> _To do_: Please restate, word for word, the lines below that begin at the one with "gray triangle: (29, 130)" and end at the one with "yellow line: (175, 438) -> (173, 556), moved". Leave out all other lines.

> _Entries shown_:
-----
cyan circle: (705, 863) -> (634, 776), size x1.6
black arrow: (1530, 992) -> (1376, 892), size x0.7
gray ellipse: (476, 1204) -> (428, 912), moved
-----
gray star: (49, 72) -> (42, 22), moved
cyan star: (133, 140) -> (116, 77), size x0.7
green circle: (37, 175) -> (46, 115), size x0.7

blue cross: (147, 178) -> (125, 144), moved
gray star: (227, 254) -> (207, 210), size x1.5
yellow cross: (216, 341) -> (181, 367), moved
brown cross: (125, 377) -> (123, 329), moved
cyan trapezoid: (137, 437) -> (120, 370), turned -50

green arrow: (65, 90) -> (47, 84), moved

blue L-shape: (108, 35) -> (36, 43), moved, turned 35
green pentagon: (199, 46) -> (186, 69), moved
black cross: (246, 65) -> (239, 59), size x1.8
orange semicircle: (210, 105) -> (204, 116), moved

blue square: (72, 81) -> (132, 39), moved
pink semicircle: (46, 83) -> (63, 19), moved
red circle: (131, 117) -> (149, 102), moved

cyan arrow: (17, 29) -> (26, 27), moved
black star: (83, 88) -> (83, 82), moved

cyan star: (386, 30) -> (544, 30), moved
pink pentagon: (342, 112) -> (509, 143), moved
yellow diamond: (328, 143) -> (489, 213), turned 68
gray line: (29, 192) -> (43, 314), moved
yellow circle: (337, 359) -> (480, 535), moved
-----
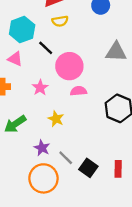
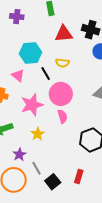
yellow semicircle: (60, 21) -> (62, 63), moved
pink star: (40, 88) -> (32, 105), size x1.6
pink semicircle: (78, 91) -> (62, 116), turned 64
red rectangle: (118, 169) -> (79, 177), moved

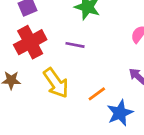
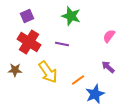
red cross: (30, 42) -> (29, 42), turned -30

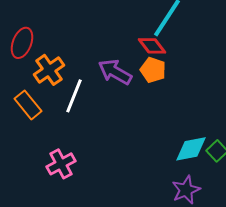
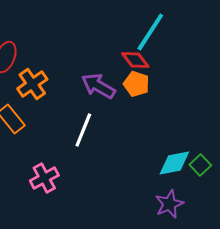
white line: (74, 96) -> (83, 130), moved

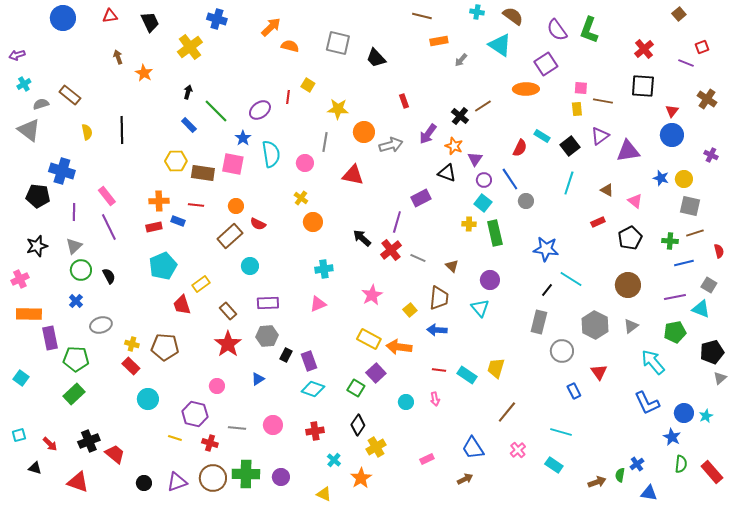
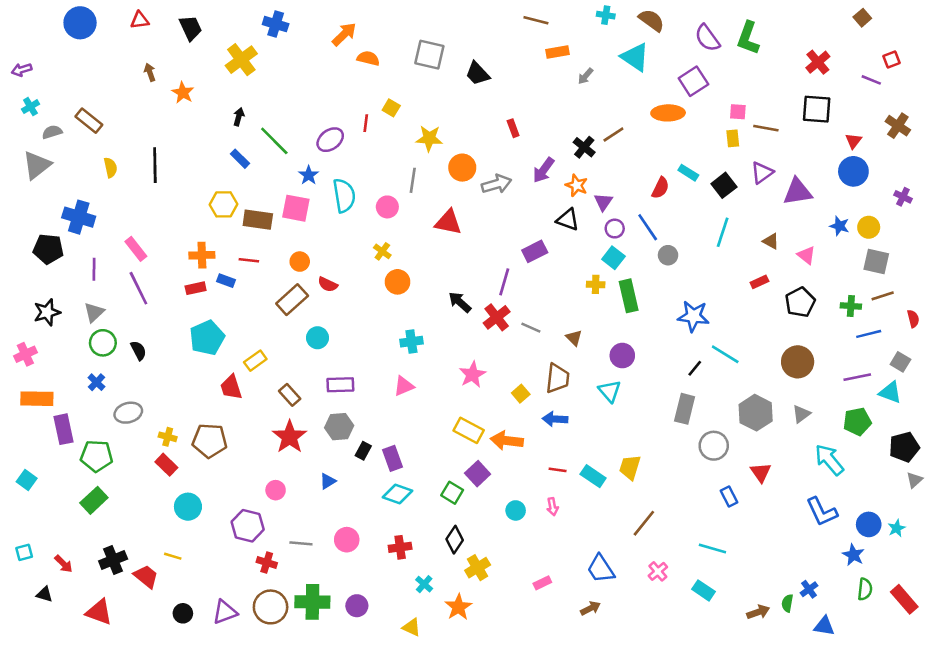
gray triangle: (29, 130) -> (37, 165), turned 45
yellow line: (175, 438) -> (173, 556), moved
-----
> _Answer to the exercise_:
gray triangle: (29, 130) -> (37, 165), turned 45
yellow line: (175, 438) -> (173, 556), moved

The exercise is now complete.